**DATA SUPPLIED**:
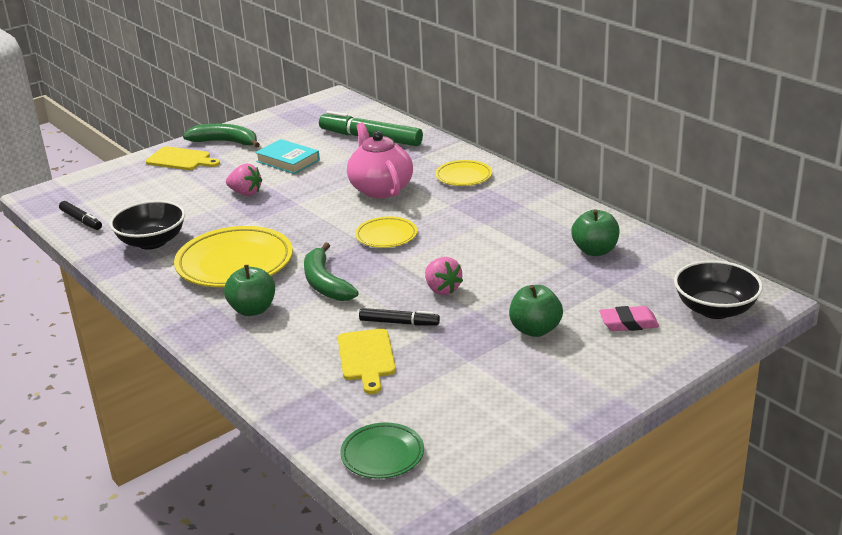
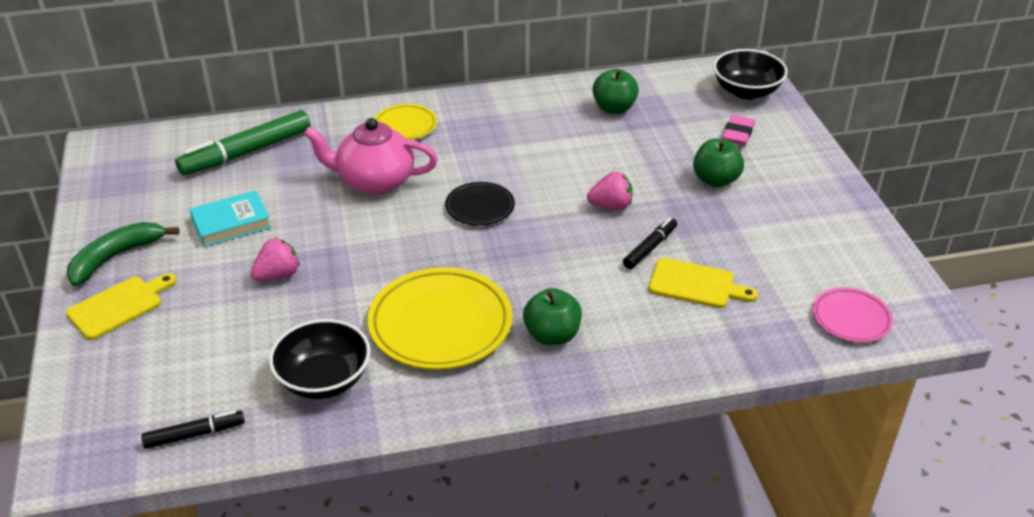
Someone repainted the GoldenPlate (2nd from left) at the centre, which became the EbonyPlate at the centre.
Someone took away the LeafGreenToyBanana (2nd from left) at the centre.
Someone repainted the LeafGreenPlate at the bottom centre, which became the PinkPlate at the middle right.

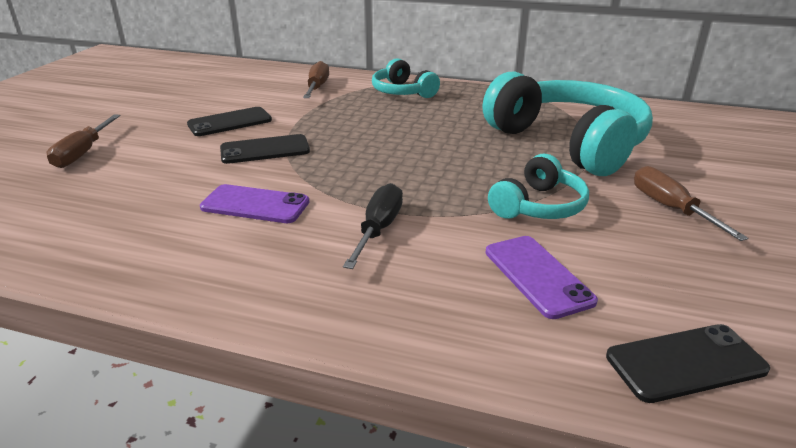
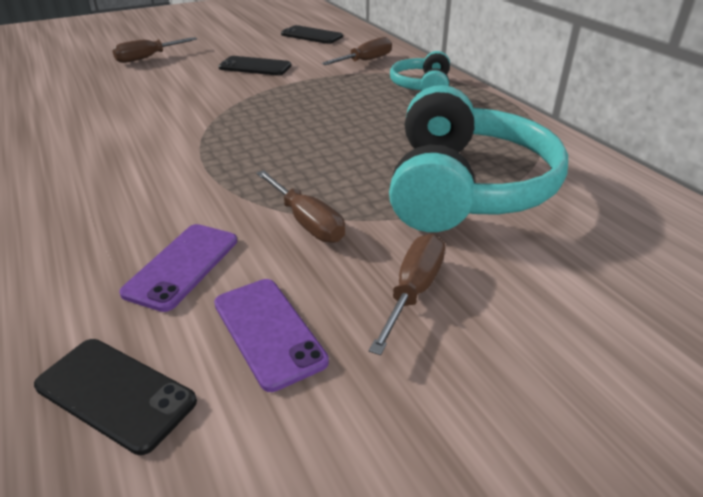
Someone carried the EbonyMobilePhone (2nd from left in the first image) from the top left to the top centre.
Someone swapped the TurquoiseHeadset (2nd from left) at the middle right for the DarkBrownHandScrewdriver (2nd from left) at the centre.
Someone took away the EbonyHandScrewdriver at the centre.
Someone carried the PurpleMobilePhone (1st from left in the first image) from the middle left to the bottom centre.

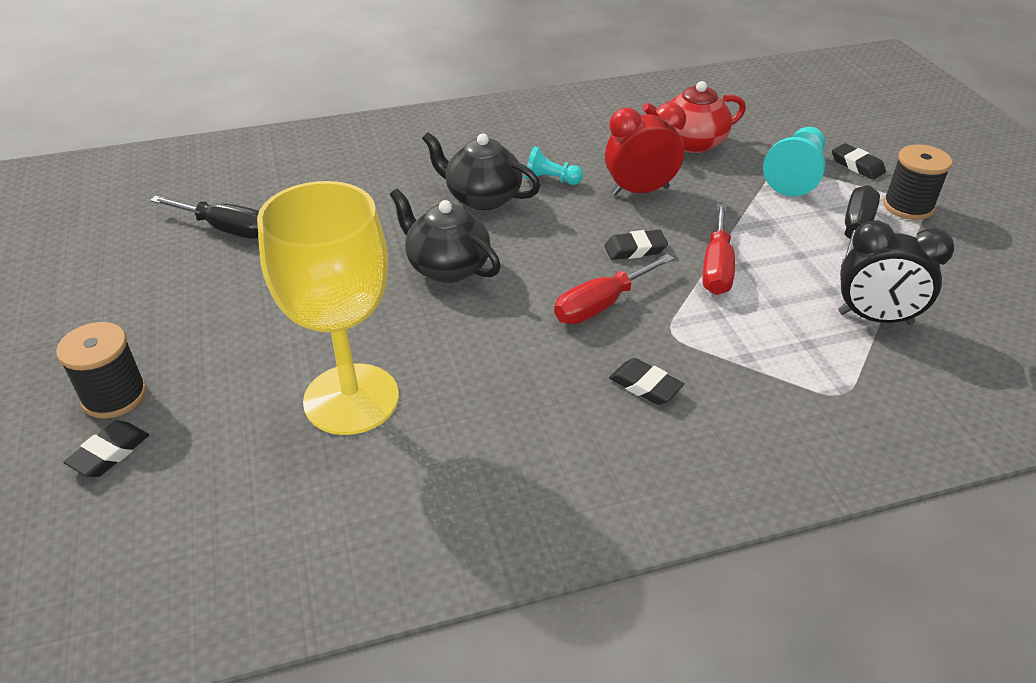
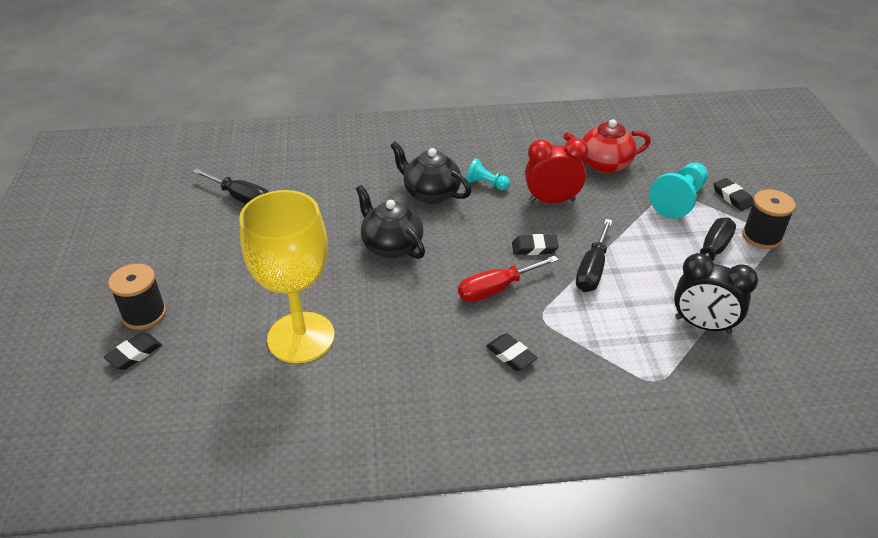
Someone repainted the CrimsonHandScrewdriver (2nd from left) at the middle right, which became the EbonyHandScrewdriver (2nd from left) at the middle right.

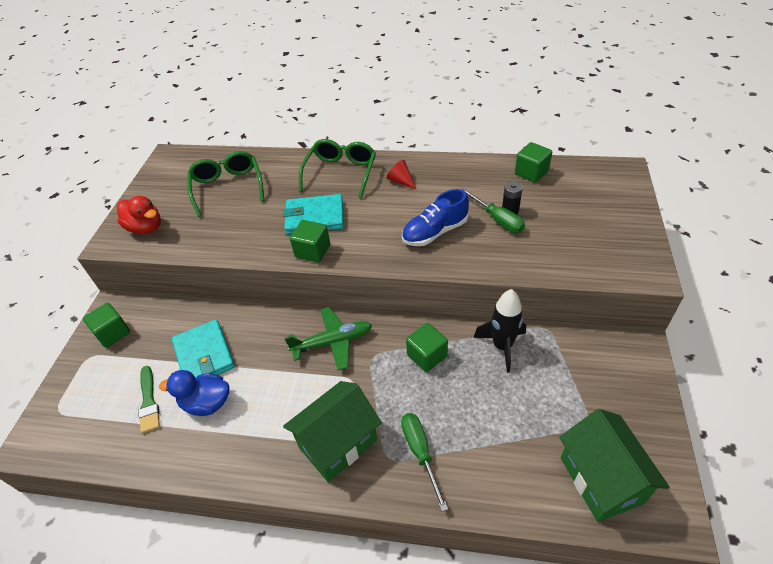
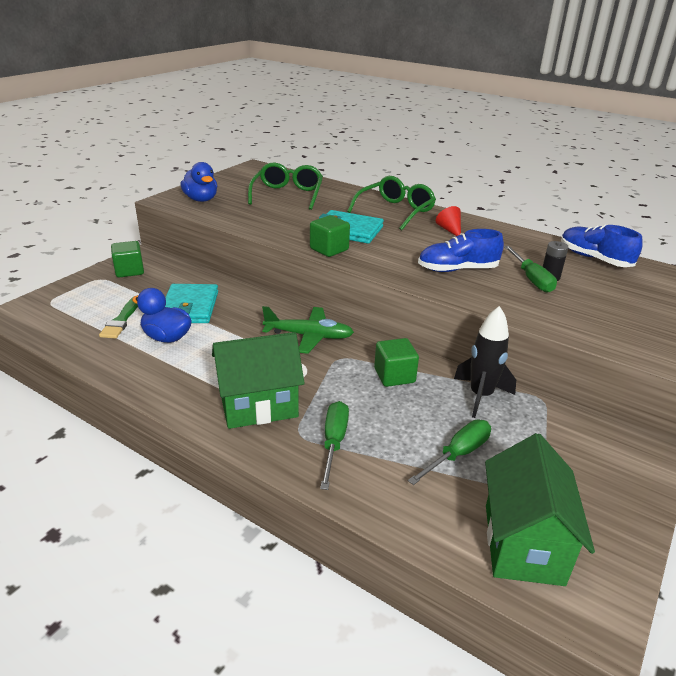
Someone swapped the LeafGreenSolidCube (4th from left) at the top right for the CobaltSneaker (2nd from left) at the middle right.
Someone repainted the CrimsonRubberDuck at the middle left, which became the CobaltRubberDuck (2nd from left) at the top left.
Someone put down the LeafGreenHandScrewdriver (2nd from left) at the bottom centre.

**WORK INSTRUCTION**: From the data above, report how many lines hold the word "bottom", answering with the number by itself.

**ANSWER**: 3